*WHAT YOU HAVE TO DO*: Lines below that include "none" are the answer; copy each one.

═══ MATERIAL FOR THIS TASK ═══

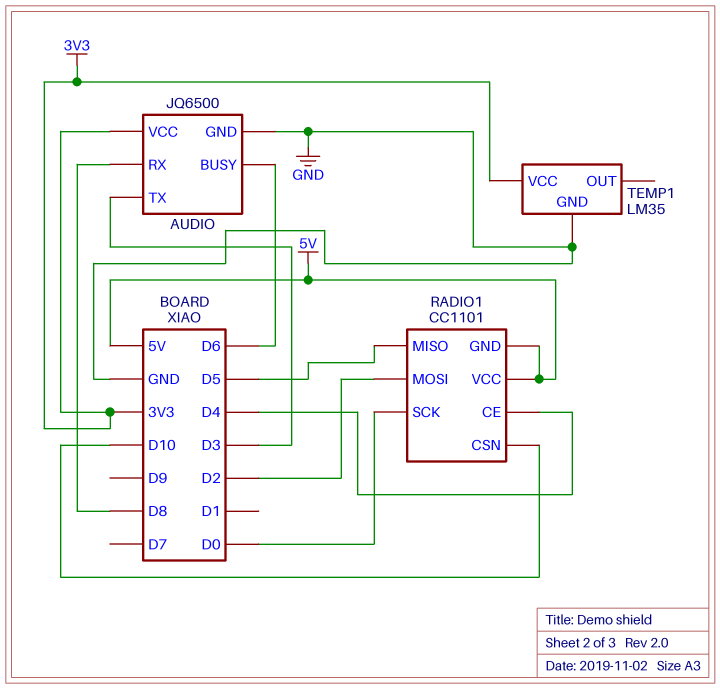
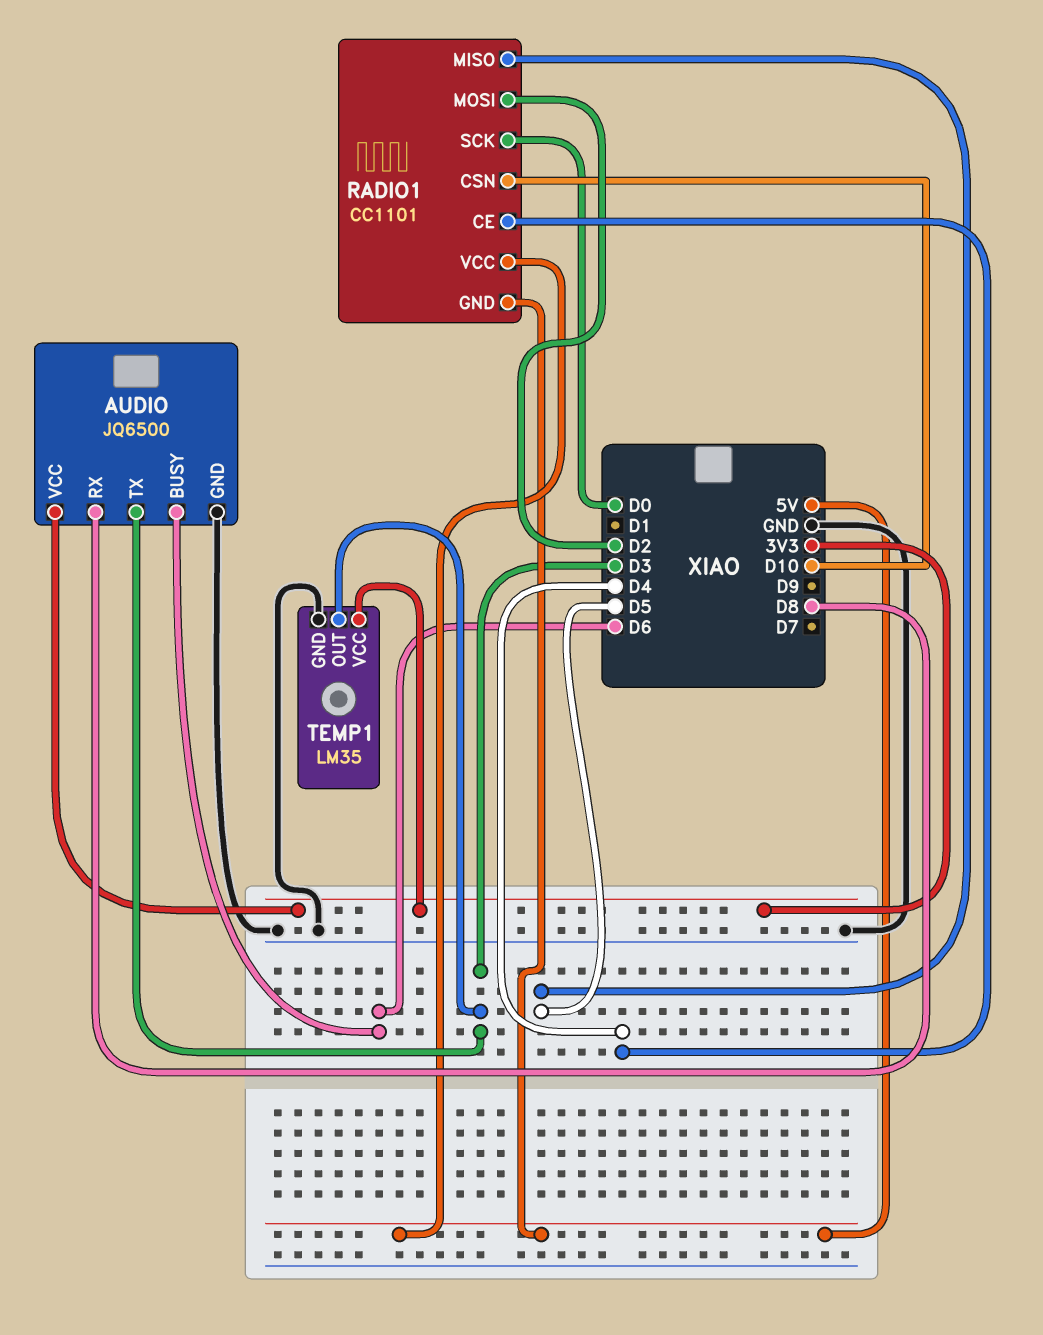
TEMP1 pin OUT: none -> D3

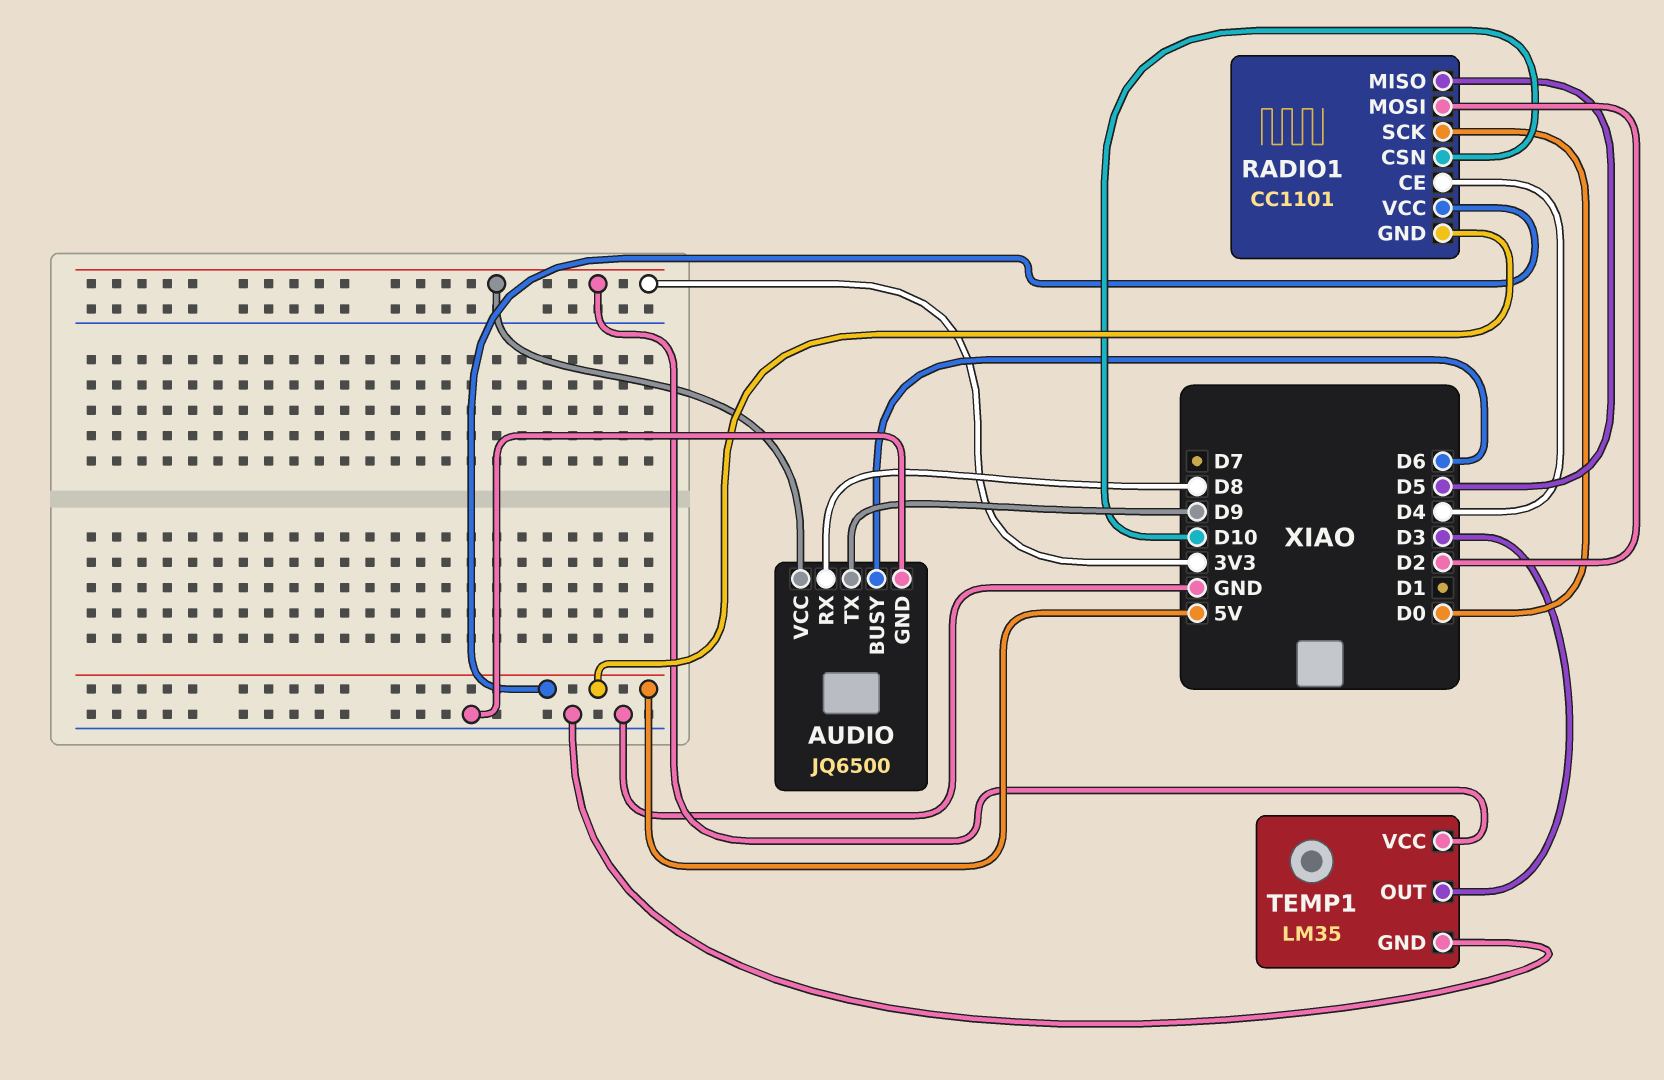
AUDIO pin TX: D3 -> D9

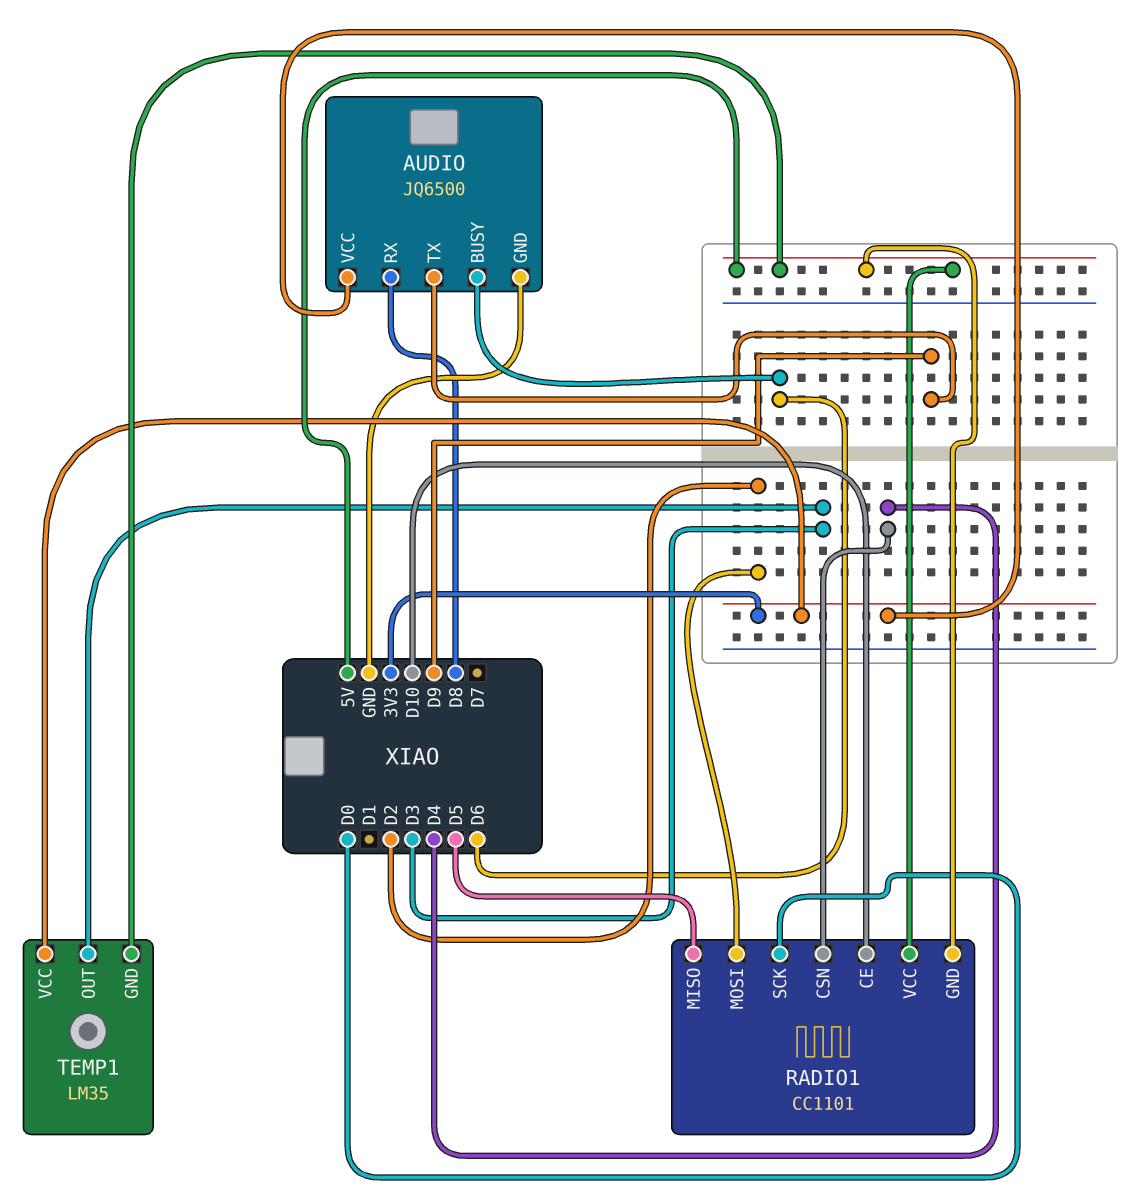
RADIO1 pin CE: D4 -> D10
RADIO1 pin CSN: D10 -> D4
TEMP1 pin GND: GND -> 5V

═══
═══ MATERIAL FOR THIS TASK ═══

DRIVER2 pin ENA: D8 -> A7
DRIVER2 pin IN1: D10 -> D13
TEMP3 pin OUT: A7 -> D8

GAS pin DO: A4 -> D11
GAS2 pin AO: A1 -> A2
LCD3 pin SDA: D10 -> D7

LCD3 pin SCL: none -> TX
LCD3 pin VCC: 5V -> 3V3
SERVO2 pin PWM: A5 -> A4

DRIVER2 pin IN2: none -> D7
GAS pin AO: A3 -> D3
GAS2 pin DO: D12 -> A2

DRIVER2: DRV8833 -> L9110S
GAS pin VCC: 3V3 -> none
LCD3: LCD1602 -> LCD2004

═══

*OUTPUT FOR THIS TASK*:
TEMP1 pin OUT: none -> D3
LCD3 pin SCL: none -> TX
DRIVER2 pin IN2: none -> D7
GAS pin VCC: 3V3 -> none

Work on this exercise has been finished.